Start of The data

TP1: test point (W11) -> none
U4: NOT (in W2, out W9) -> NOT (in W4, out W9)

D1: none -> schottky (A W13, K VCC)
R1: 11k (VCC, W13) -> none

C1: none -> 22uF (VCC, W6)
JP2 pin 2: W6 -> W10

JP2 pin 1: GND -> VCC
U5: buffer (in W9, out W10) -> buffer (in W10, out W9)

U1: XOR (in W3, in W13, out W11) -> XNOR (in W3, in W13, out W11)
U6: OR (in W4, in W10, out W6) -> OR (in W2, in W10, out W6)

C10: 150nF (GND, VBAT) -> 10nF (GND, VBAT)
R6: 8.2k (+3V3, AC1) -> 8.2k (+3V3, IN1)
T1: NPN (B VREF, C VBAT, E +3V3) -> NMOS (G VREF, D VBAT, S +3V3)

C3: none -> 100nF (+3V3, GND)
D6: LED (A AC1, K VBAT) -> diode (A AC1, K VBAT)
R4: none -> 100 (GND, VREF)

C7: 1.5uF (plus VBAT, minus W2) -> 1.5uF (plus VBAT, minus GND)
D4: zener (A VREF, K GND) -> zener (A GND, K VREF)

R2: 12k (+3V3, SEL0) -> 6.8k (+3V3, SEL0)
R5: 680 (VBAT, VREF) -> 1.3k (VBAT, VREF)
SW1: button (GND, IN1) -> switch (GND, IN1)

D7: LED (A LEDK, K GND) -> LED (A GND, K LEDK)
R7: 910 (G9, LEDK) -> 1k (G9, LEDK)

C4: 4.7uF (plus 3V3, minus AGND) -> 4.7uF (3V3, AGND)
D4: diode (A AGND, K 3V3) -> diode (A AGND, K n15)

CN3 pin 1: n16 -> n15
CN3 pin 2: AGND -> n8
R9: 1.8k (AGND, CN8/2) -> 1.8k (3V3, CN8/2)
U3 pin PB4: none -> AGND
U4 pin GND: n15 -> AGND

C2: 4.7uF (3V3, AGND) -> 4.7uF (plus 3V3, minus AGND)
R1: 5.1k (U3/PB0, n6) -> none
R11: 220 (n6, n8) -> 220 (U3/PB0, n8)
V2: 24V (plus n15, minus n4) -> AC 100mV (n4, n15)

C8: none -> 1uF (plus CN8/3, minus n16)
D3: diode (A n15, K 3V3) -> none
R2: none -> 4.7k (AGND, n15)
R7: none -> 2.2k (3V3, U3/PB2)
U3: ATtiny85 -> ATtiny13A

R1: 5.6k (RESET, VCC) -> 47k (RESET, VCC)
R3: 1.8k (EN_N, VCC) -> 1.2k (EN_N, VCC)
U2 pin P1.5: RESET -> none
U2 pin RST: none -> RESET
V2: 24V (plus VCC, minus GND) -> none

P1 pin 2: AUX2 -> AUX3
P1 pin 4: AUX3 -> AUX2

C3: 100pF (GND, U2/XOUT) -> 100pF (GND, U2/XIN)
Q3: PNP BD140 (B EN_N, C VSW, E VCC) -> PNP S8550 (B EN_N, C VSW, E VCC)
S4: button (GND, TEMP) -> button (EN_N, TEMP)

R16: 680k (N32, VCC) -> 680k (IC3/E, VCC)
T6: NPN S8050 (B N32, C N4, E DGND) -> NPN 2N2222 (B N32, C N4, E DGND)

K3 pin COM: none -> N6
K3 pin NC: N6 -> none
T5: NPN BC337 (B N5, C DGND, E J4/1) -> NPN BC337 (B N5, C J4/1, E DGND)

End of The data

# [What you have to do]
Say how many lines in the entries contain the string "RESET", and leave out everything else.

# [Solution to the problem]
3